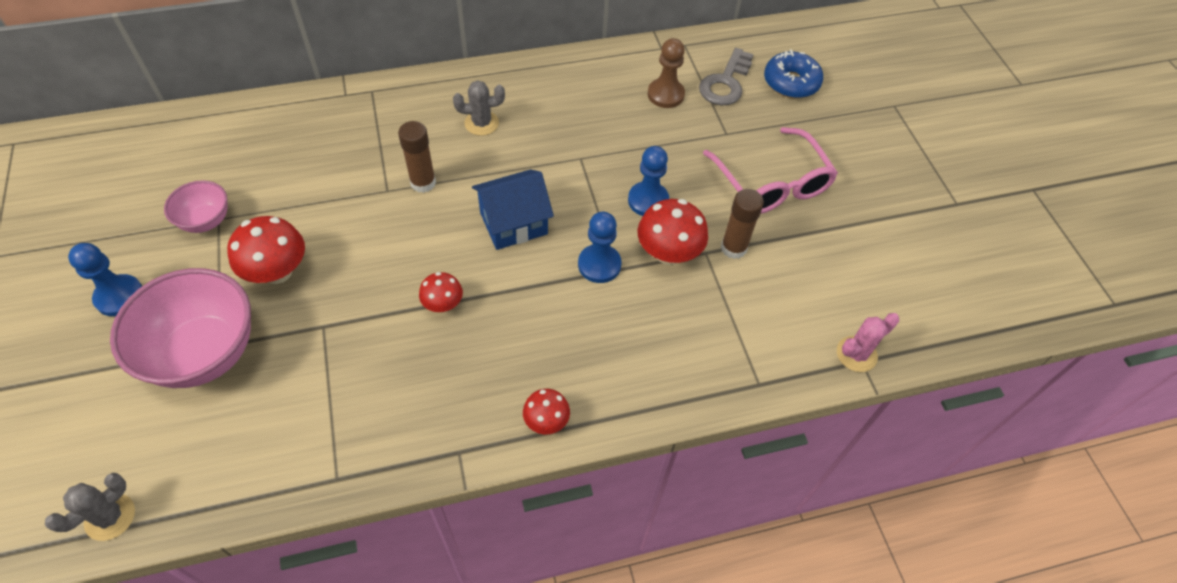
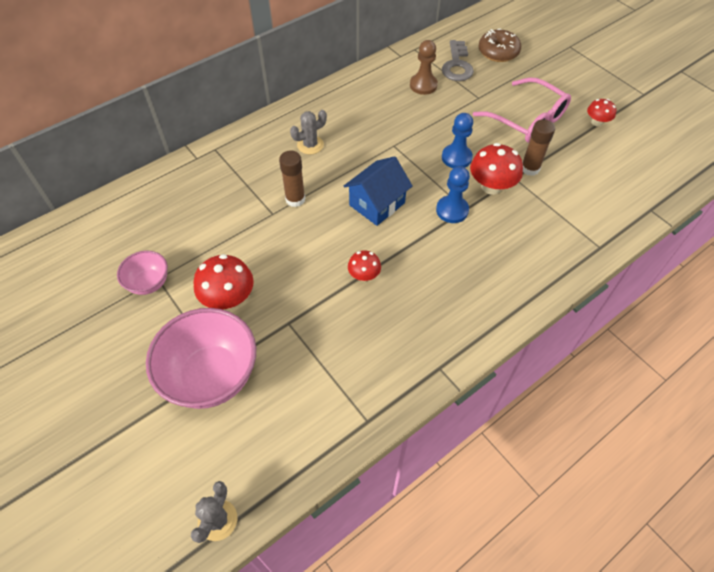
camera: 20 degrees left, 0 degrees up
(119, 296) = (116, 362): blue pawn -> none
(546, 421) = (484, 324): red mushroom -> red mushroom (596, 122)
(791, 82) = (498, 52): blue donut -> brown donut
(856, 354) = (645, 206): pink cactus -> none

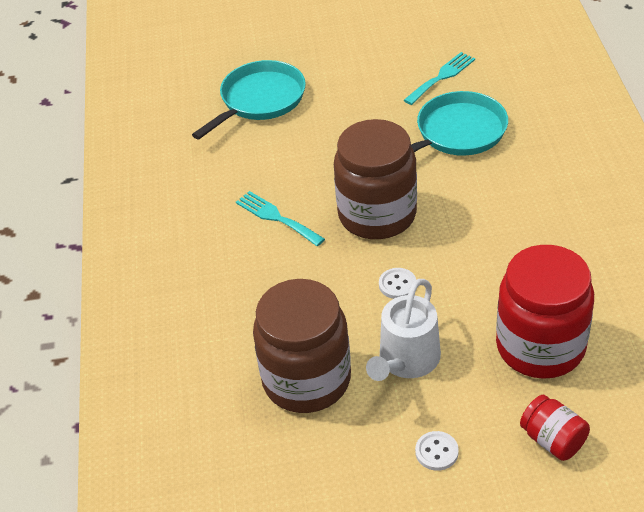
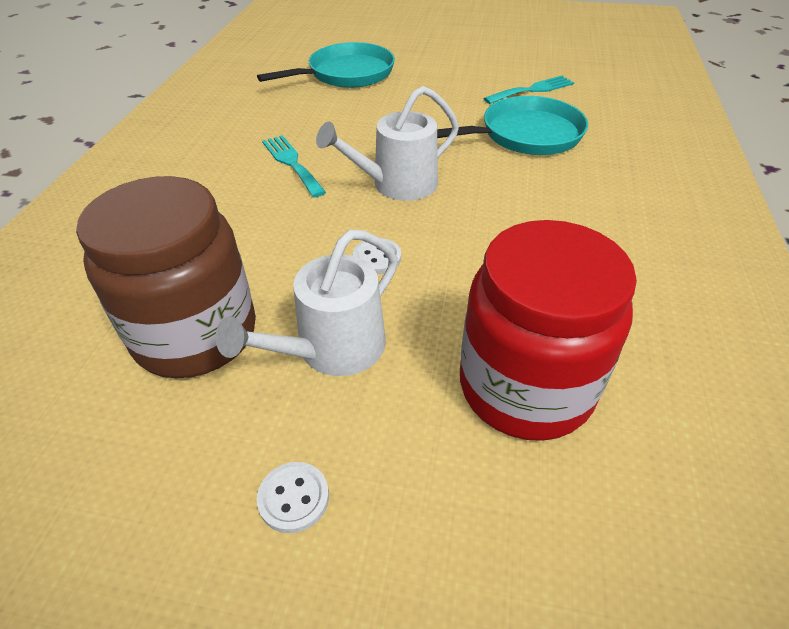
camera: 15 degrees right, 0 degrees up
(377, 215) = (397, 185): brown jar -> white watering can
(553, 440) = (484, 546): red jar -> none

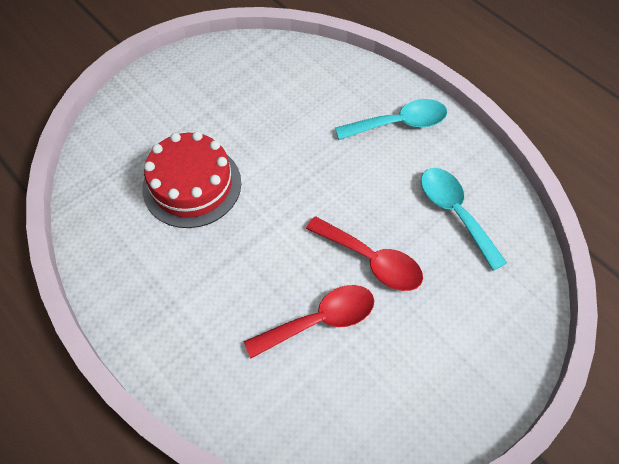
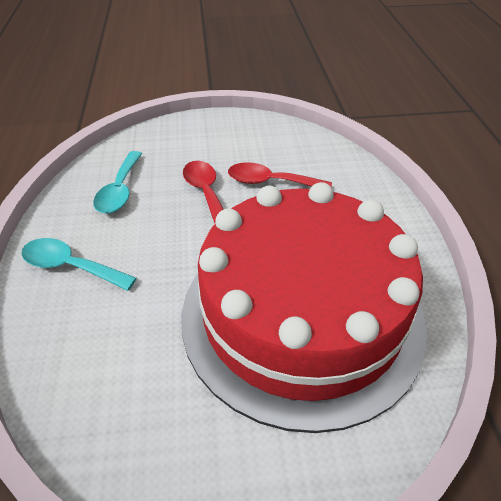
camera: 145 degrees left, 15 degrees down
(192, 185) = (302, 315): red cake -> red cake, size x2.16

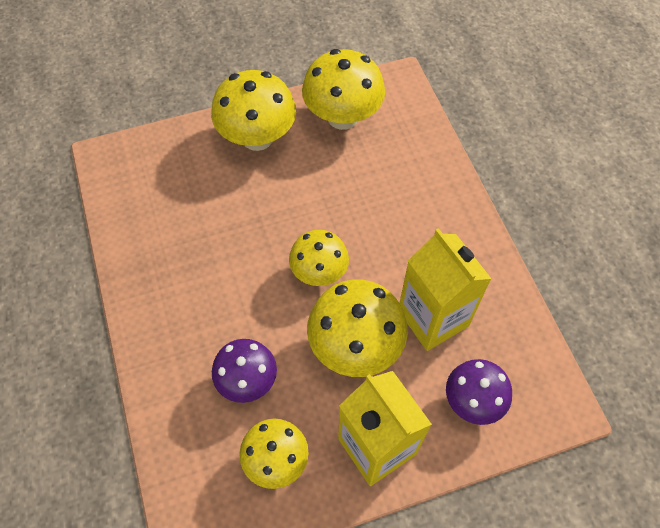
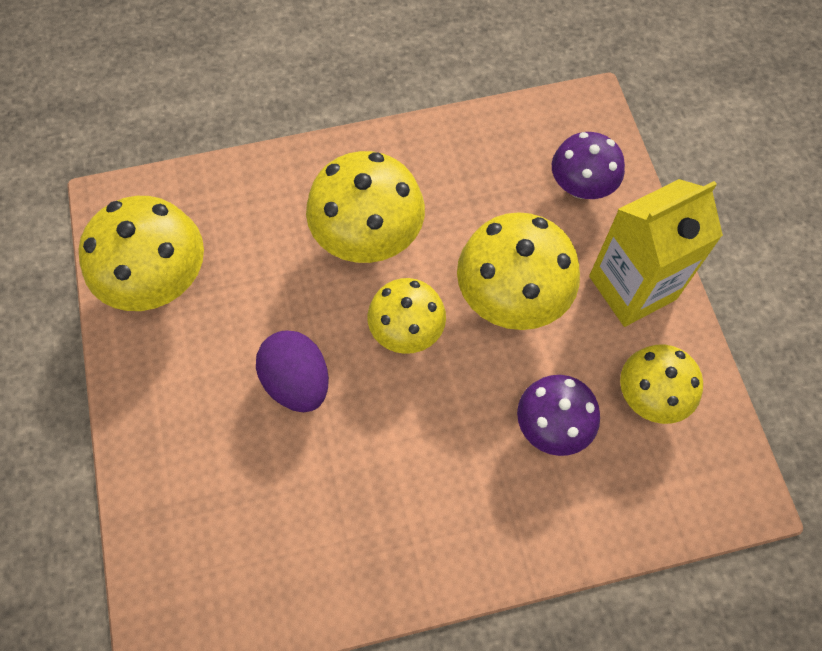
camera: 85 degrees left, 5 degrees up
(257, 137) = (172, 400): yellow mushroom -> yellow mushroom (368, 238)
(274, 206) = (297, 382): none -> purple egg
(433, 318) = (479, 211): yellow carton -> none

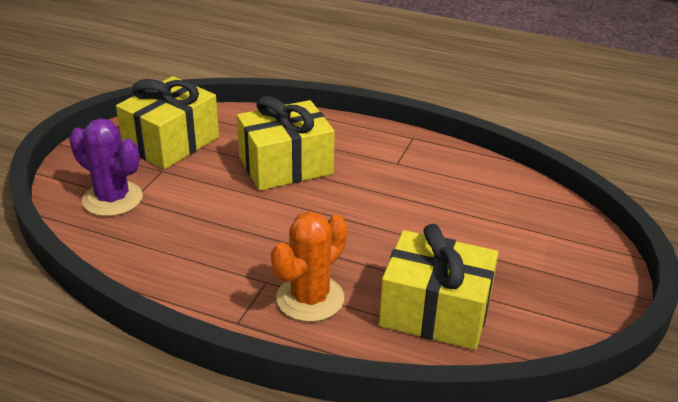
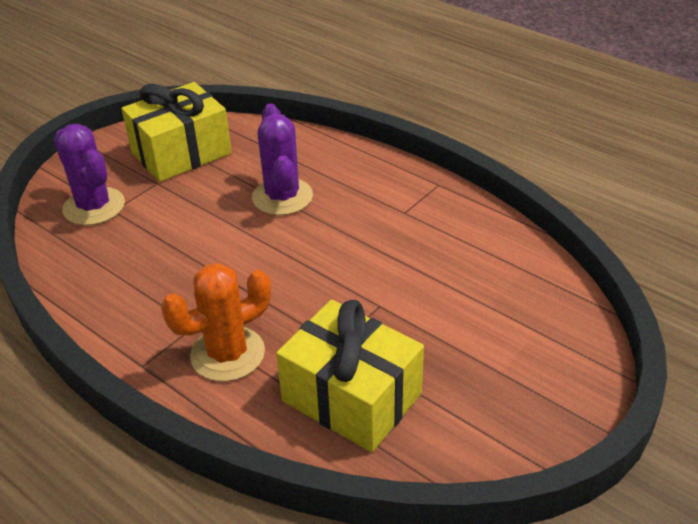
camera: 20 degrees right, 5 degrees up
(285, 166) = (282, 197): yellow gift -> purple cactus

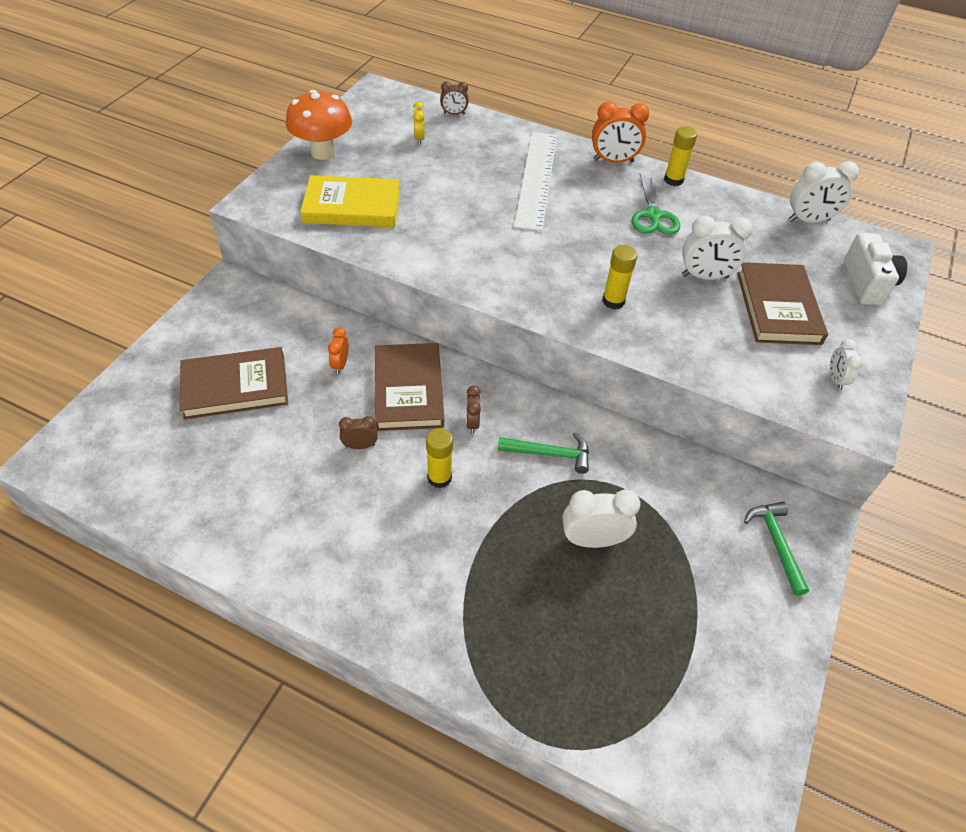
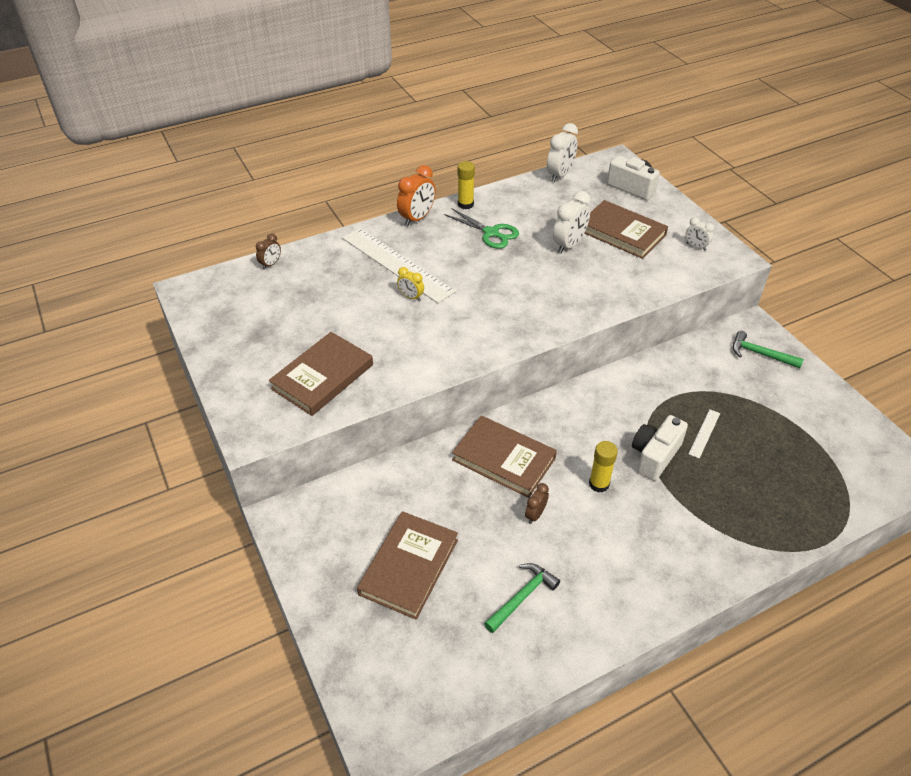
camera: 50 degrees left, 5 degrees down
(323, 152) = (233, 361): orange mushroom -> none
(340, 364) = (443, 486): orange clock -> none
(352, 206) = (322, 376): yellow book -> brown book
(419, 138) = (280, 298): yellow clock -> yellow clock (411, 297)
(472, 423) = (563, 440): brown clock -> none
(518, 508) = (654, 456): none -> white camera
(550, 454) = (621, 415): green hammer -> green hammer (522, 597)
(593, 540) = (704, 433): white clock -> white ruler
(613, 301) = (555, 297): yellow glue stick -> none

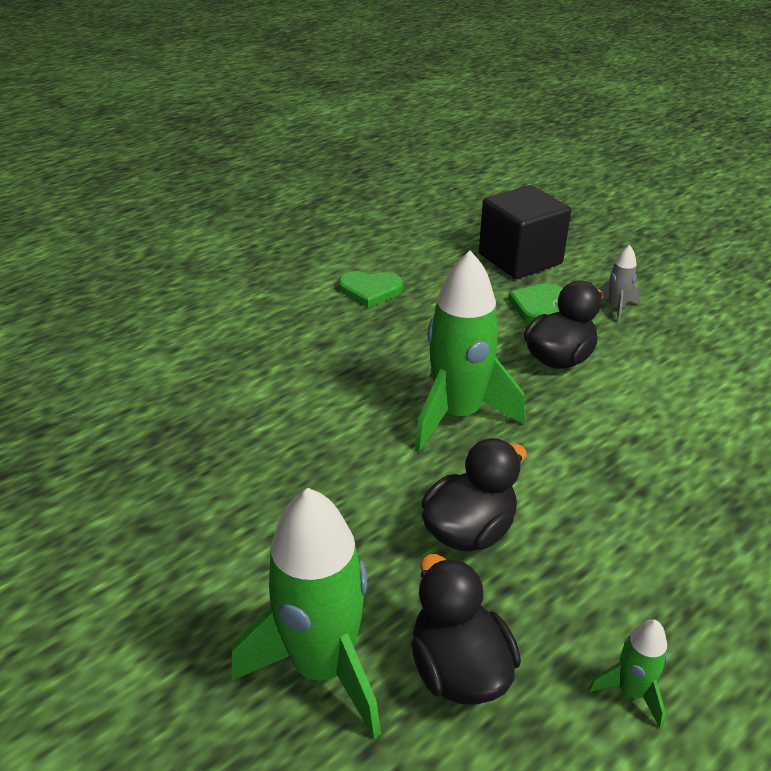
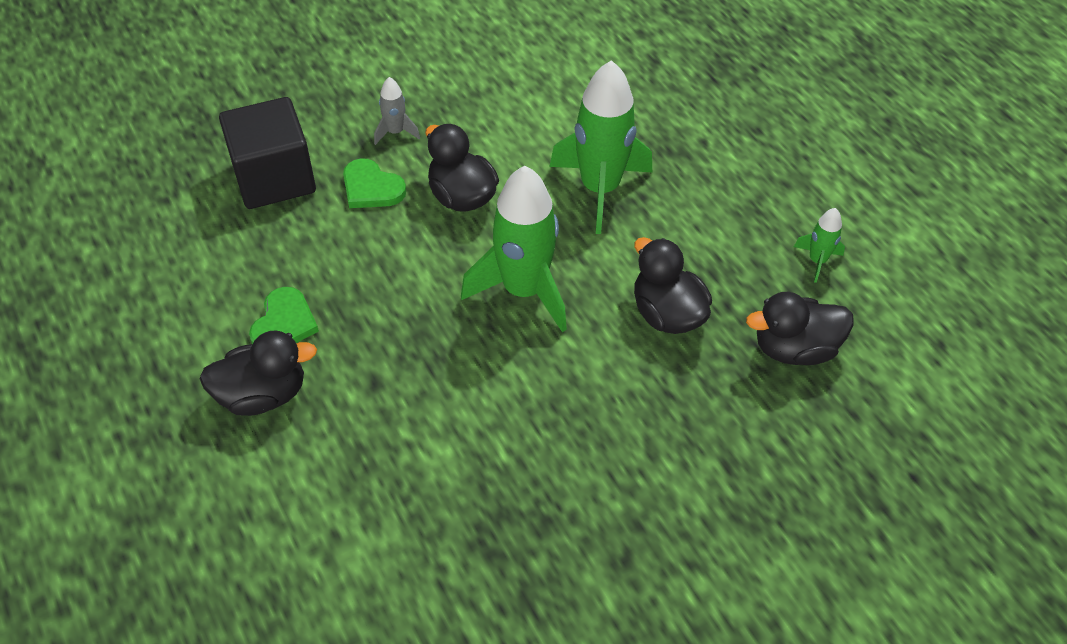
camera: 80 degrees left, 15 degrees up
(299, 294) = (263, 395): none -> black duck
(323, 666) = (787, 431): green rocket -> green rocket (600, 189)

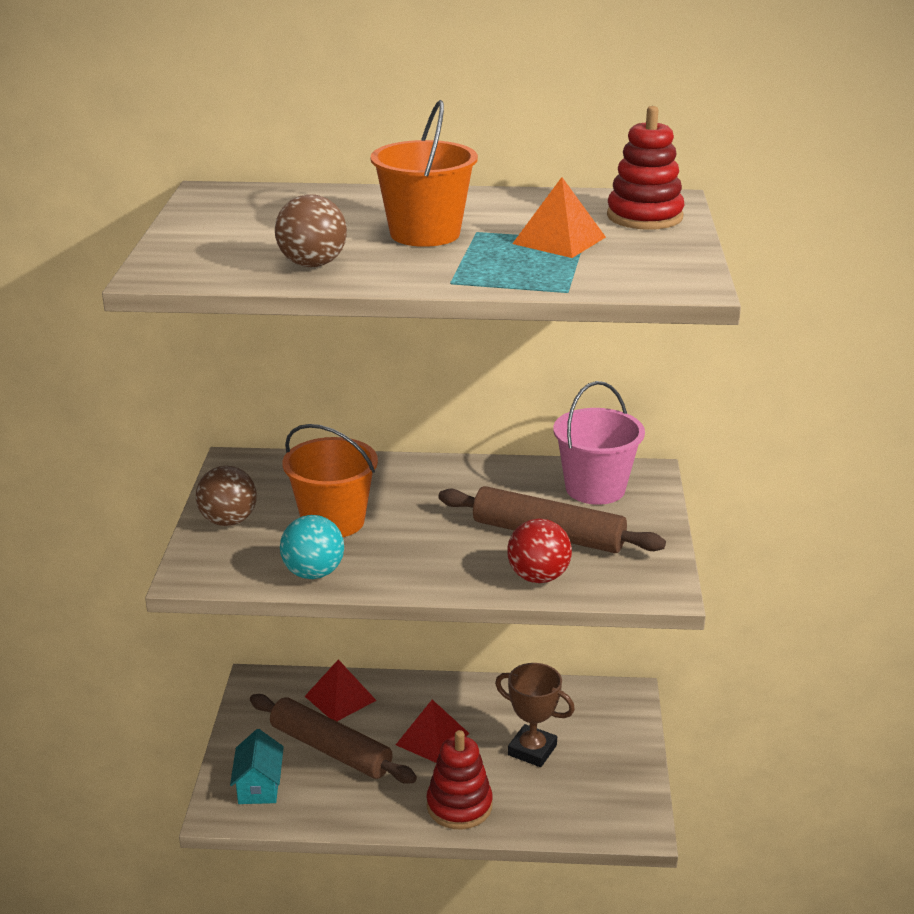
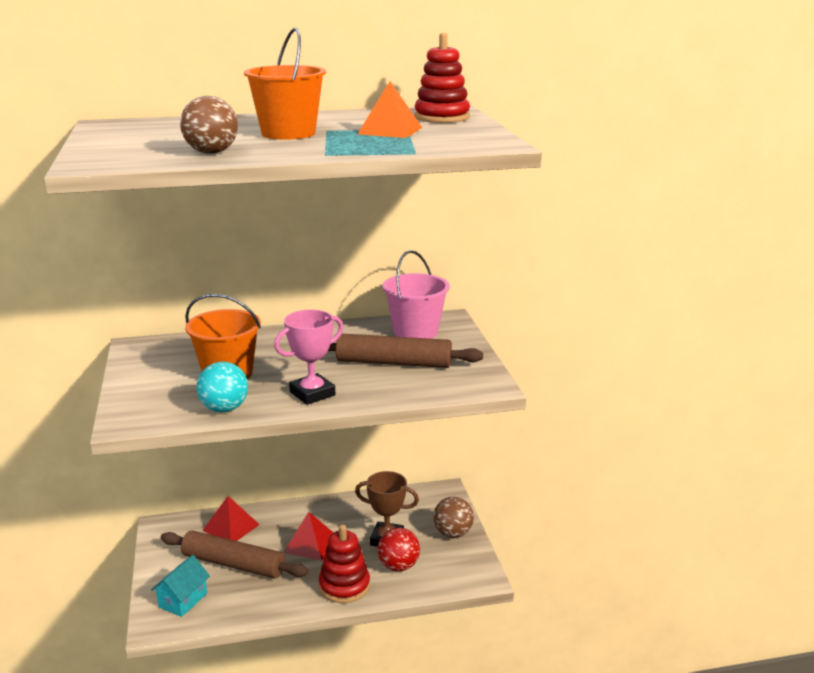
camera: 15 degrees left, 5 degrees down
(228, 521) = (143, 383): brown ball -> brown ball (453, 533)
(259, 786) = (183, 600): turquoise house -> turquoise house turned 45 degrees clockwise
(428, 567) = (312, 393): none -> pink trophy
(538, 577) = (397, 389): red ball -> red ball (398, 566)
━━━━━━━━━━━━━━━━
- **TO DO**: Find the line with "(192, 185) = (302, 315): red" and the line with "camera: 20 degrees right, 5 degrees up" in the records above. Copy both and all lines between them exactly, without pictures.

- **ANSWER SPACE**:
(192, 185) = (302, 315): red cake -> red cake, size x2.16

camera: 85 degrees left, 5 degrees up
(257, 137) = (172, 400): yellow mushroom -> yellow mushroom (368, 238)
(274, 206) = (297, 382): none -> purple egg
(433, 318) = (479, 211): yellow carton -> none

camera: 20 degrees right, 5 degrees up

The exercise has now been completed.